[Modification records]
┄┄┄┄┄┄

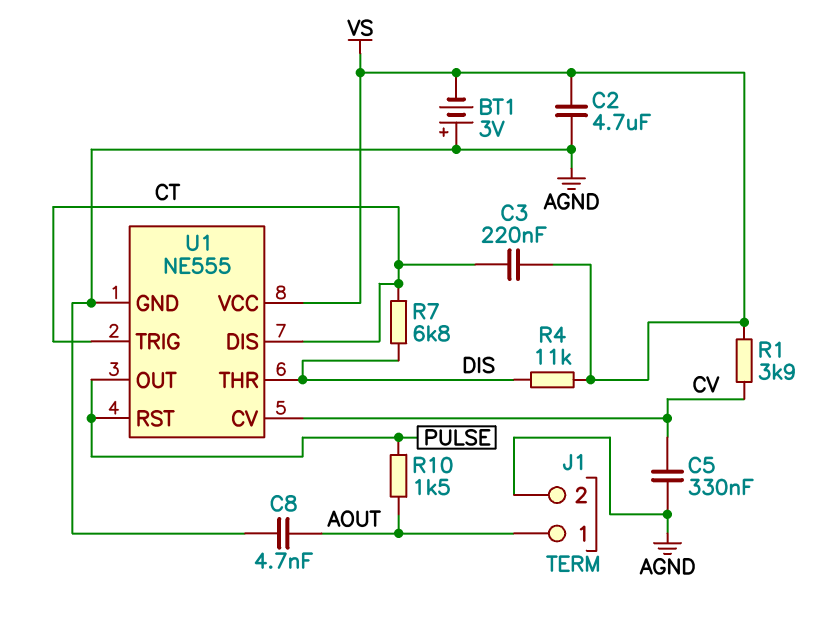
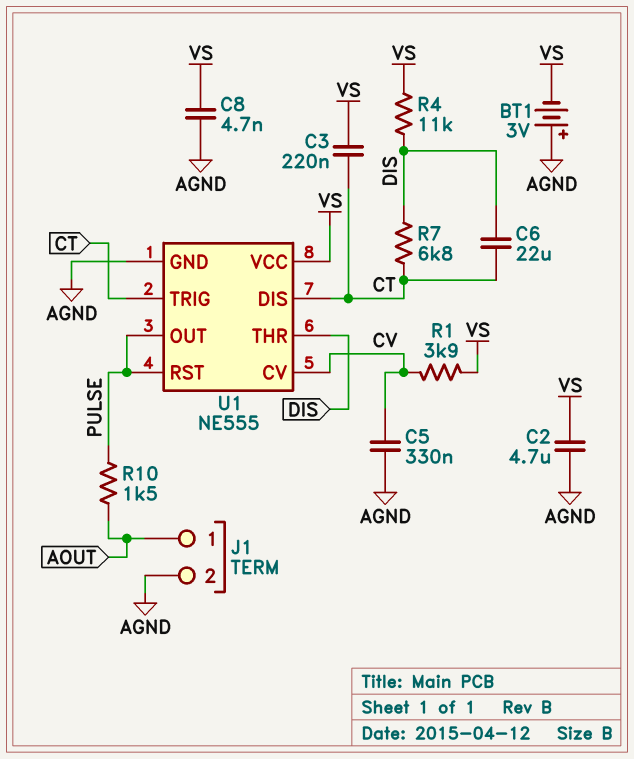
C6: none -> 22uF (CT, DIS)
C8: 4.7nF (AGND, AOUT) -> 4.7nF (AGND, VS)

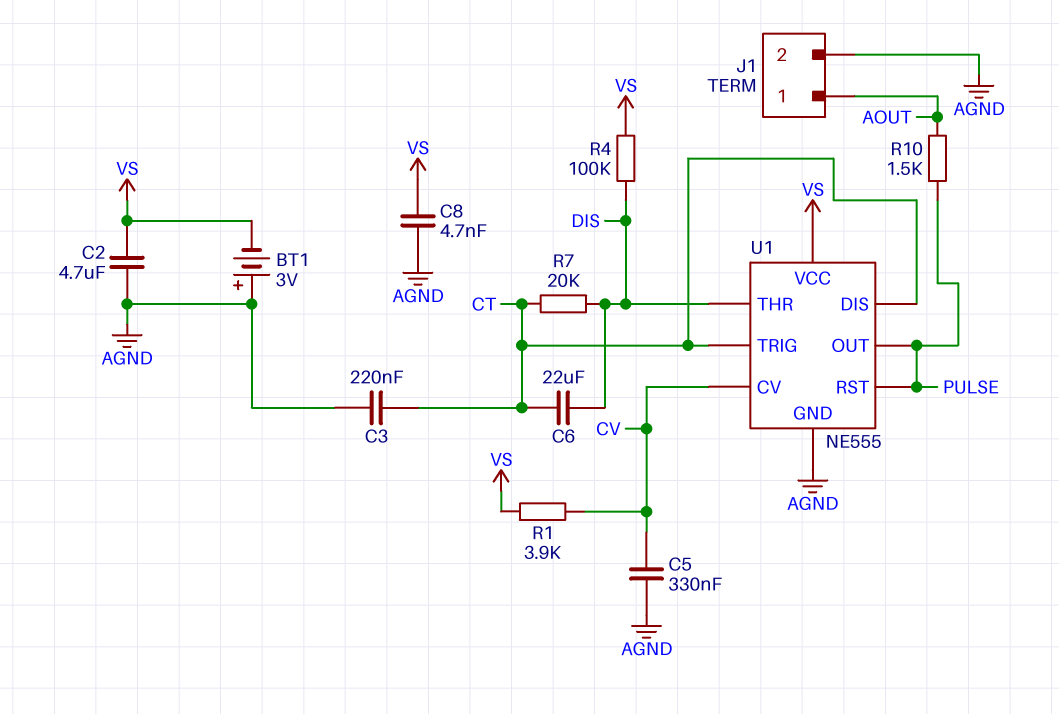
C3: 220nF (CT, VS) -> 220nF (AGND, CT)
R4: 11k (DIS, VS) -> 100k (DIS, VS)
R7: 6.8k (CT, DIS) -> 20k (CT, DIS)

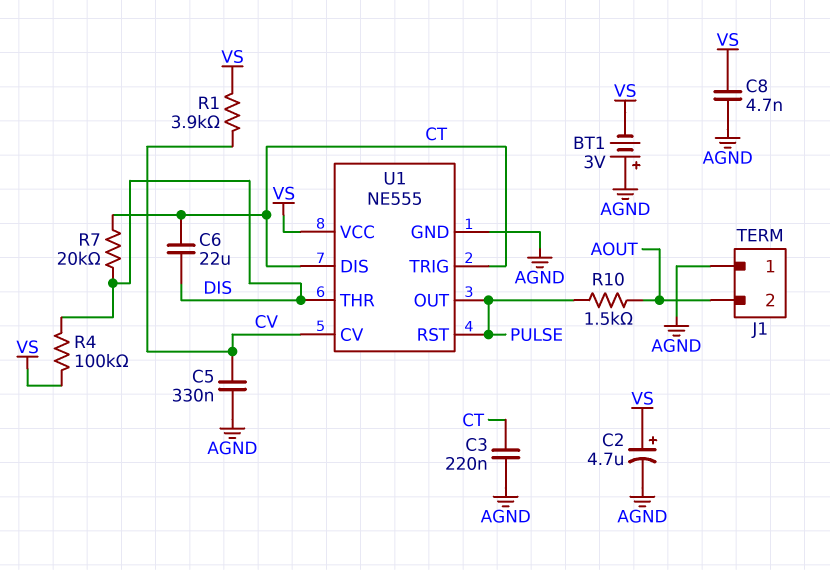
C2: 4.7uF (AGND, VS) -> 4.7uF (plus VS, minus AGND)
J1 pin 1: AOUT -> AGND
J1 pin 2: AGND -> AOUT

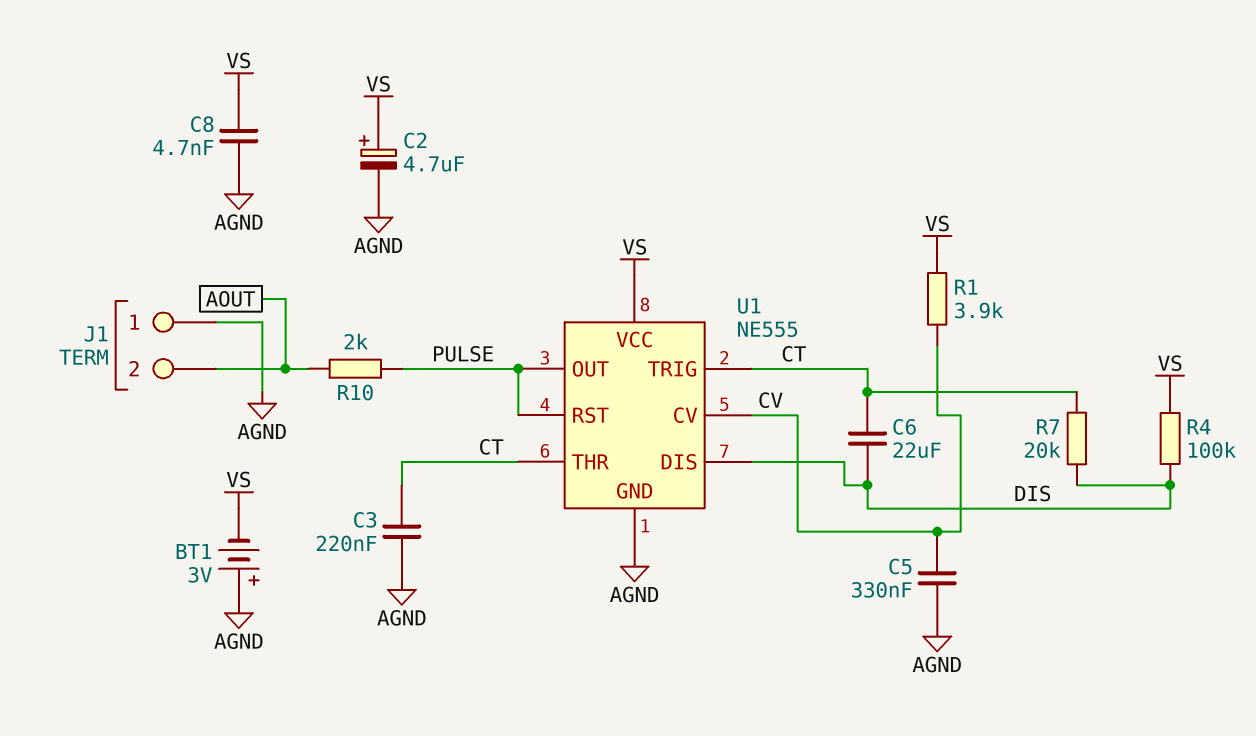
R10: 1.5k (AOUT, PULSE) -> 2k (AOUT, PULSE)
U1 pin DIS: CT -> DIS
U1 pin THR: DIS -> CT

┄┄┄┄┄┄

> **WHAT YOU SHOULD DO**
Only the lines from the one with "R10: 1.5k (AOUT, PULSE) -> 2k (AOUT, PULSE)" through the final line above should be repeated, each exactly as written.

> **OUTPUT BELOW**
R10: 1.5k (AOUT, PULSE) -> 2k (AOUT, PULSE)
U1 pin DIS: CT -> DIS
U1 pin THR: DIS -> CT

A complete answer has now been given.